***** Given entries *****

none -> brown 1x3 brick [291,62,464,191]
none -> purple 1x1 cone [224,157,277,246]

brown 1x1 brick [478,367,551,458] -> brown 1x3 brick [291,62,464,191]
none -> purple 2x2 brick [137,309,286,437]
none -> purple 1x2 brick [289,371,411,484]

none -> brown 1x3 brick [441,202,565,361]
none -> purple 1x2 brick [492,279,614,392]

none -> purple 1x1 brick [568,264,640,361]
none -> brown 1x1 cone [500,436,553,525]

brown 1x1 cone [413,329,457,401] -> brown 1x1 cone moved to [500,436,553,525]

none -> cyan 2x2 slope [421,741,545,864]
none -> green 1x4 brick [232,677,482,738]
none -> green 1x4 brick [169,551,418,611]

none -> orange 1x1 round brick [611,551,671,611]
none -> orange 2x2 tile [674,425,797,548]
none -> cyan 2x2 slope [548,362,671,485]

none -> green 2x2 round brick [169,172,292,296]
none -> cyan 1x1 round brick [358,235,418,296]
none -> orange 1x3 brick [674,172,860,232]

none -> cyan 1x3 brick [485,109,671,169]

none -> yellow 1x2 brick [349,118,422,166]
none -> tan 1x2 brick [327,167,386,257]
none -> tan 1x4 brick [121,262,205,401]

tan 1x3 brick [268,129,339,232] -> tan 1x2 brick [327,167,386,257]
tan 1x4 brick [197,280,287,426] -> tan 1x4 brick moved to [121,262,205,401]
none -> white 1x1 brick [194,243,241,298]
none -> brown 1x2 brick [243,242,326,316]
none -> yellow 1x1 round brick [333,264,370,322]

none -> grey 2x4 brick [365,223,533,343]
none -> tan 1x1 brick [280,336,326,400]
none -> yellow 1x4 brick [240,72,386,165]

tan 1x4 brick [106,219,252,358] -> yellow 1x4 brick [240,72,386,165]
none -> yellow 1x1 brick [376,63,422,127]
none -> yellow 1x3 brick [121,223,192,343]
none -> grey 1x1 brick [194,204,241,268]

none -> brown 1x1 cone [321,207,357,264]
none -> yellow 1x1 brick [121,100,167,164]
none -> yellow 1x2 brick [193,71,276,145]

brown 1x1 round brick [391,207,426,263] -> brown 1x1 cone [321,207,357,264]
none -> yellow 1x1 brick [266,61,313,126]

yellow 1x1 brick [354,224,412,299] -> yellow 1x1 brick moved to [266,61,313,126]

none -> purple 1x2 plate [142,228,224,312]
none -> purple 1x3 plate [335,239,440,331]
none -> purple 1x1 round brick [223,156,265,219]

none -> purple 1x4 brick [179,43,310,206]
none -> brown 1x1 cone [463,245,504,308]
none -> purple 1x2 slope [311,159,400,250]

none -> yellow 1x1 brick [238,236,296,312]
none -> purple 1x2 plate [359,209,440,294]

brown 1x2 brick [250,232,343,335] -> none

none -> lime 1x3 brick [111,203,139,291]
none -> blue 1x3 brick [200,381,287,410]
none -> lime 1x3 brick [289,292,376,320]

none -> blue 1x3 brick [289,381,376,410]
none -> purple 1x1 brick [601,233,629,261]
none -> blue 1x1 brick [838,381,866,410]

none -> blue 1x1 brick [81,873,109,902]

*****

Please copy each line of the records above in which the word "brown" can be found.

none -> brown 1x3 brick [291,62,464,191]
brown 1x1 brick [478,367,551,458] -> brown 1x3 brick [291,62,464,191]
none -> brown 1x3 brick [441,202,565,361]
none -> brown 1x1 cone [500,436,553,525]
brown 1x1 cone [413,329,457,401] -> brown 1x1 cone moved to [500,436,553,525]
none -> brown 1x2 brick [243,242,326,316]
none -> brown 1x1 cone [321,207,357,264]
brown 1x1 round brick [391,207,426,263] -> brown 1x1 cone [321,207,357,264]
none -> brown 1x1 cone [463,245,504,308]
brown 1x2 brick [250,232,343,335] -> none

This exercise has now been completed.